*** Extracted material ***

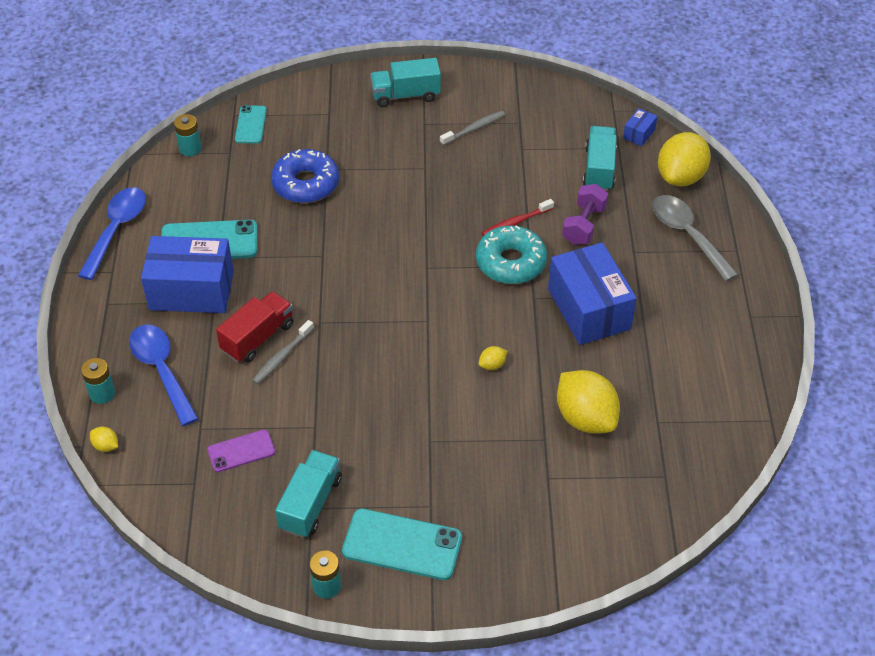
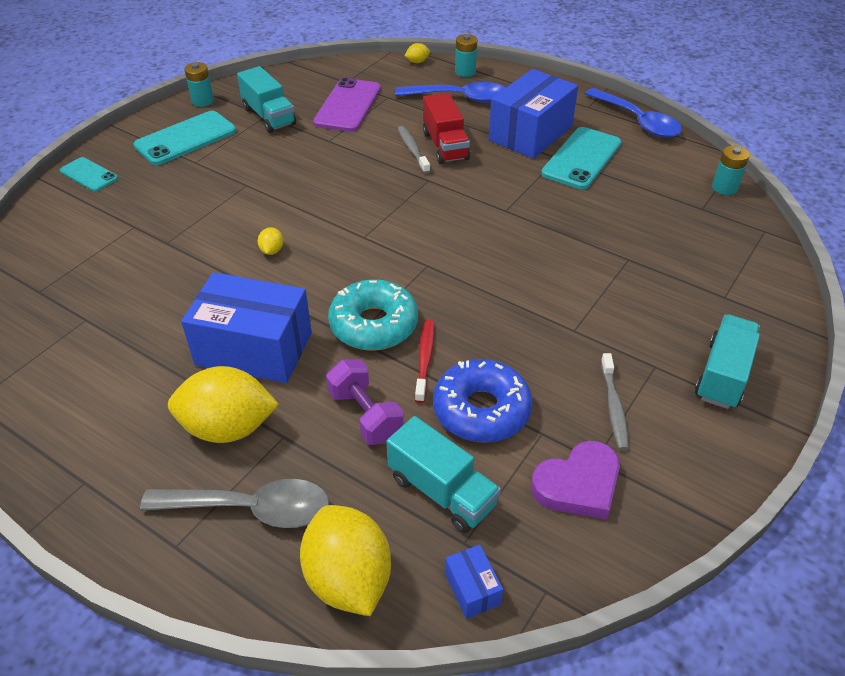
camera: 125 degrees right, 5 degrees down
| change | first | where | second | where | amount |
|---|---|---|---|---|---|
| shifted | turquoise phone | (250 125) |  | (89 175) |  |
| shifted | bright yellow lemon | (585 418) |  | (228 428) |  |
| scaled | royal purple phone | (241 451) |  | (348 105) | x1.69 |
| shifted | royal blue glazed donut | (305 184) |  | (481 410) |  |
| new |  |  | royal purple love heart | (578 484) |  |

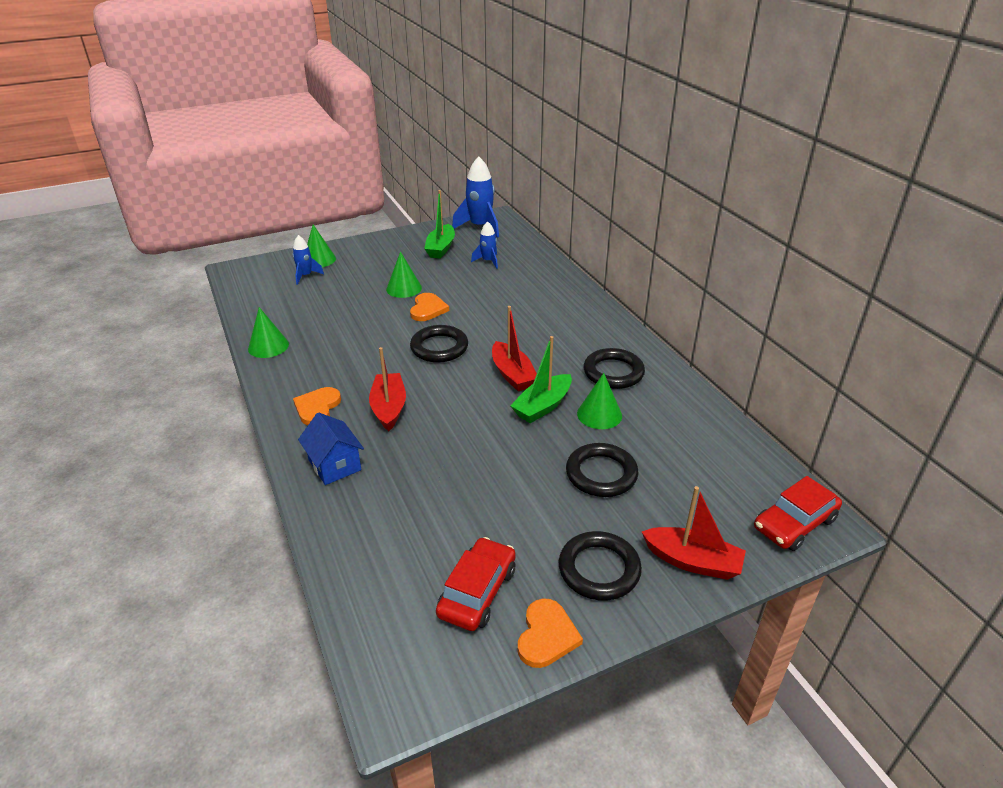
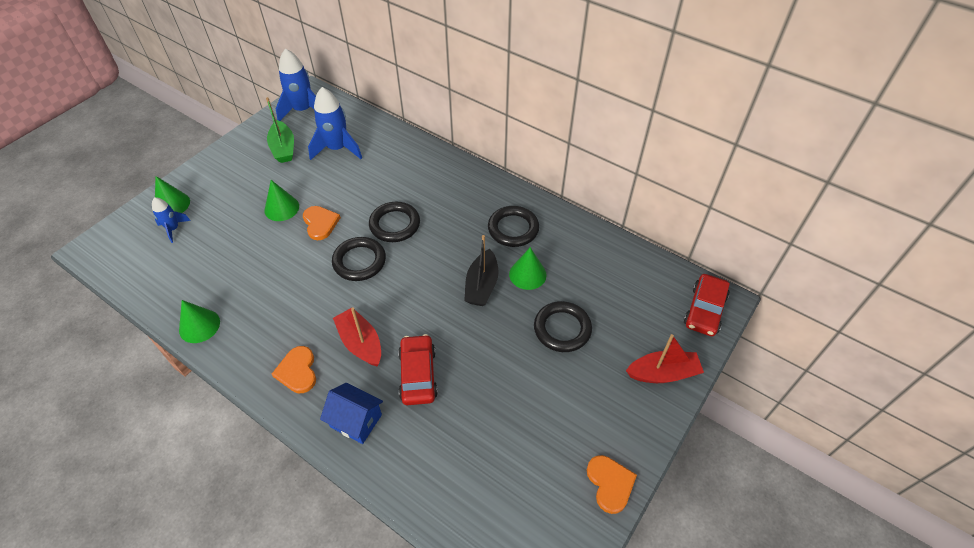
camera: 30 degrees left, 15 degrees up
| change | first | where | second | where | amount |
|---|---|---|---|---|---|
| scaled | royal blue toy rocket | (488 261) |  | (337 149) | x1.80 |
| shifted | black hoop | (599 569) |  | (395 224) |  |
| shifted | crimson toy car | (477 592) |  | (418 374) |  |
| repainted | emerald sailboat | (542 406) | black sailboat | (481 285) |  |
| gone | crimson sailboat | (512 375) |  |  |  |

***

Copy the entries above exactly, but only from the line holding "shifted | turquoise" through the line holding "shifted | royal", both included.

**Exercise answer:**
| shifted | turquoise phone | (250 125) |  | (89 175) |  |
| shifted | bright yellow lemon | (585 418) |  | (228 428) |  |
| scaled | royal purple phone | (241 451) |  | (348 105) | x1.69 |
| shifted | royal blue glazed donut | (305 184) |  | (481 410) |  |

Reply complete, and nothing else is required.